Description of the task: Exact transcription, pictures omitted: reproduce the listing below.

Data extract:

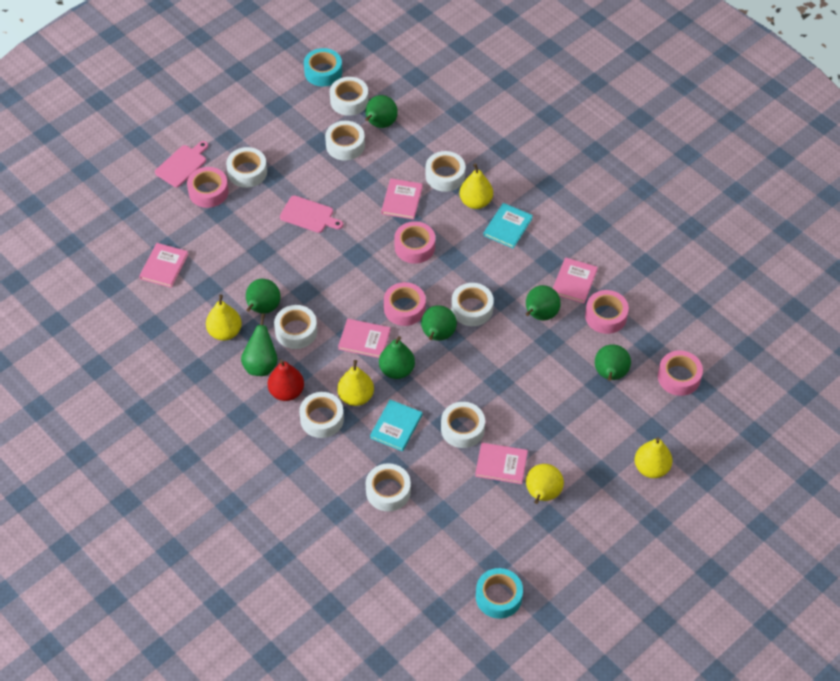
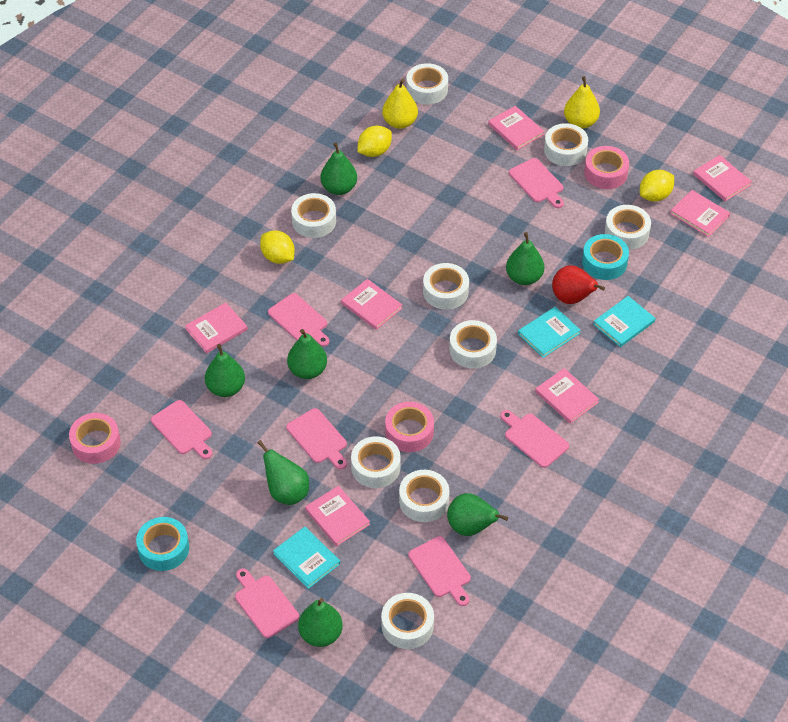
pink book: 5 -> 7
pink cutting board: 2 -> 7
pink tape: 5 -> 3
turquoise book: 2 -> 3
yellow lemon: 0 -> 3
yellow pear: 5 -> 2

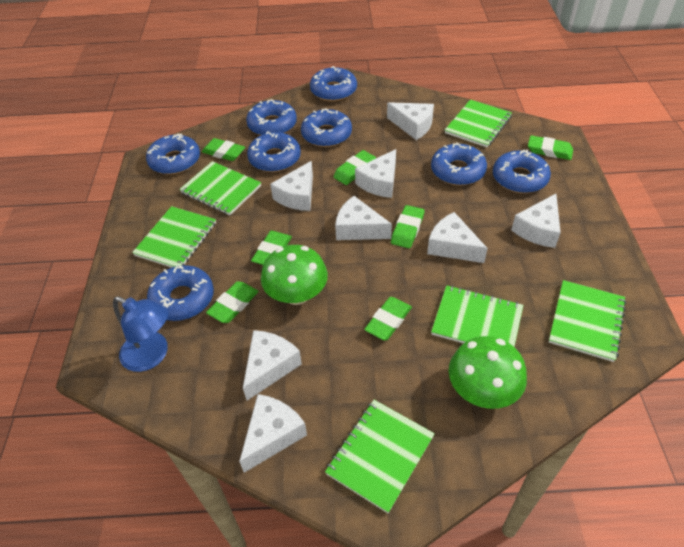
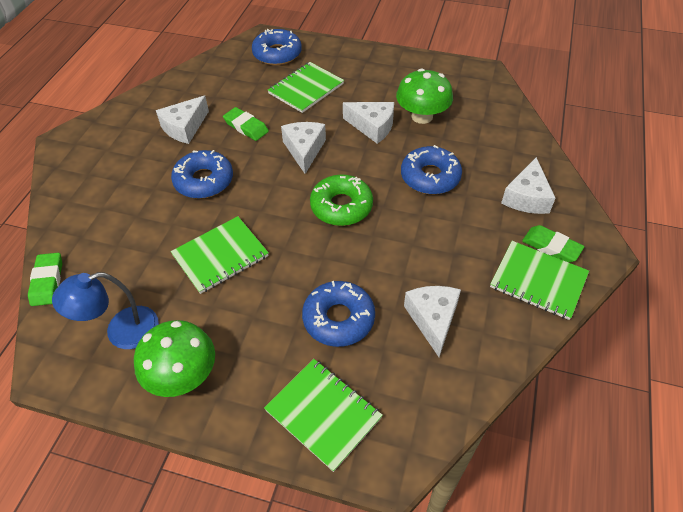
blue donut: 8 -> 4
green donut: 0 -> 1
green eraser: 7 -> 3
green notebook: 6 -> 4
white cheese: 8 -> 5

Reply:
pink book: 5 -> 7
pink cutting board: 2 -> 7
pink tape: 5 -> 3
turquoise book: 2 -> 3
yellow lemon: 0 -> 3
yellow pear: 5 -> 2

blue donut: 8 -> 4
green donut: 0 -> 1
green eraser: 7 -> 3
green notebook: 6 -> 4
white cheese: 8 -> 5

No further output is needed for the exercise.